Required action
Exactly the lines below from the one with "blue bucket: 2 -> 7" up to and including the one with "turquoise donut: 6 -> 5" make up the answer, with nothing else added.

Extracted data
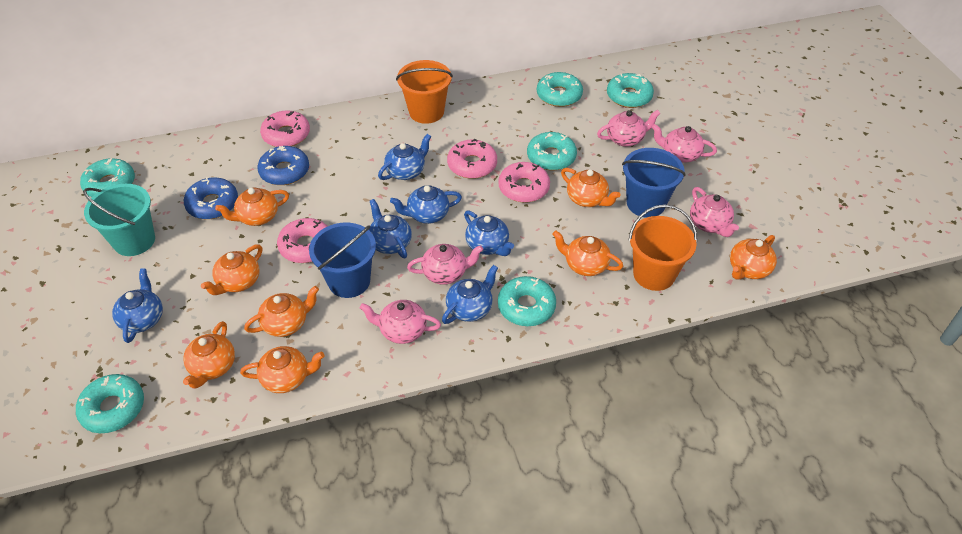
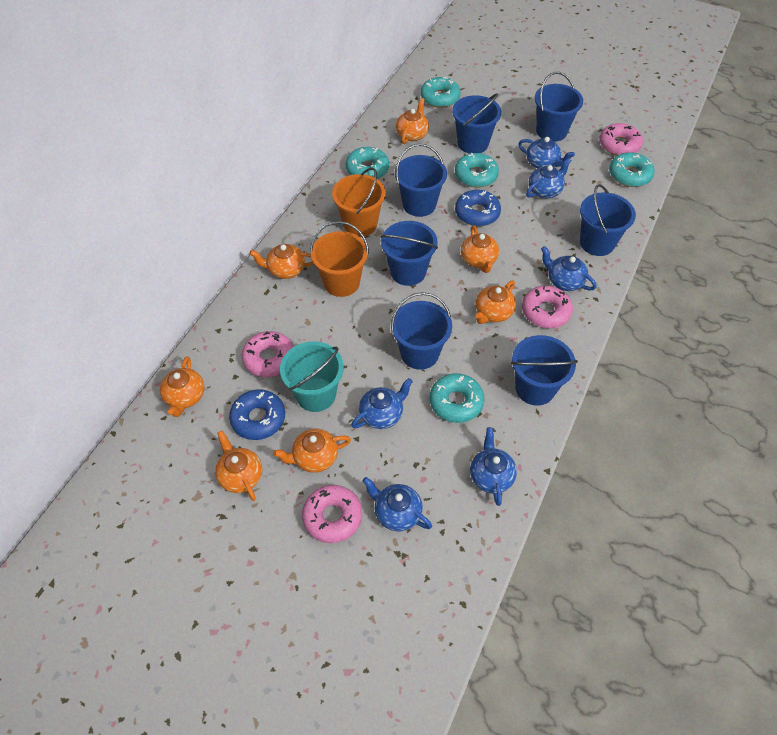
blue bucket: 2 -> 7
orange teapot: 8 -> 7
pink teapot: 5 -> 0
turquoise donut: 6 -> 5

...

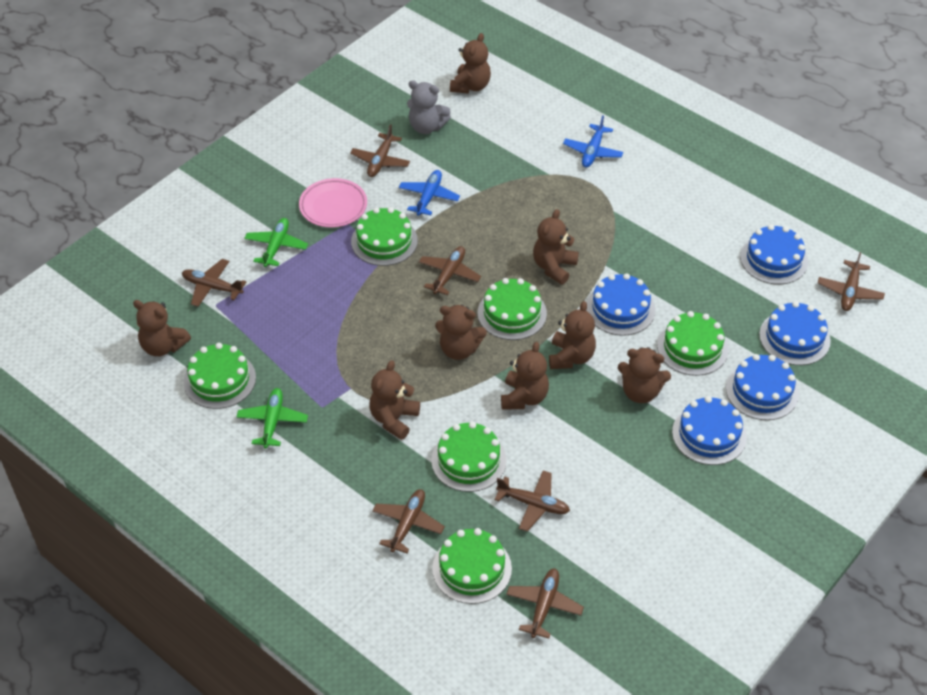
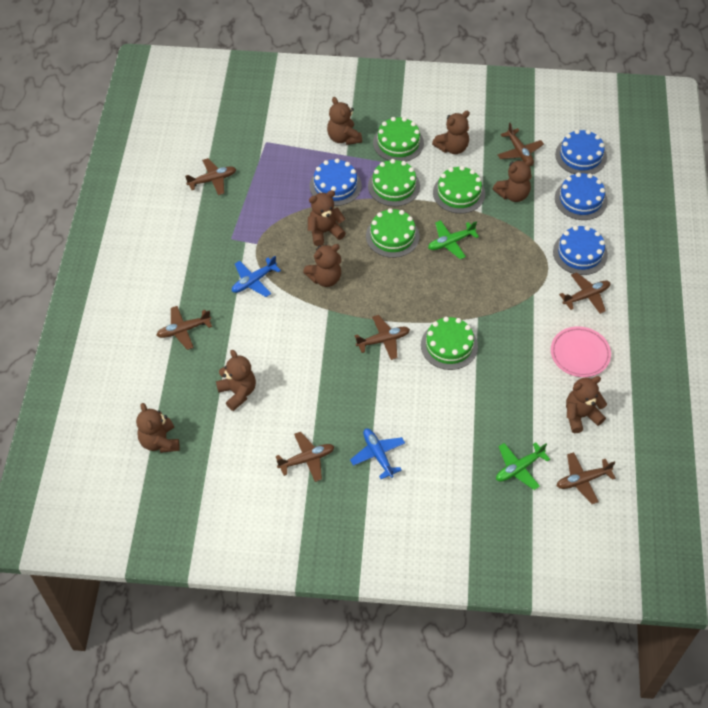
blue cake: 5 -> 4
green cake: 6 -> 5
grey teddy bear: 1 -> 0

Answer to the exercise
blue bucket: 2 -> 7
orange teapot: 8 -> 7
pink teapot: 5 -> 0
turquoise donut: 6 -> 5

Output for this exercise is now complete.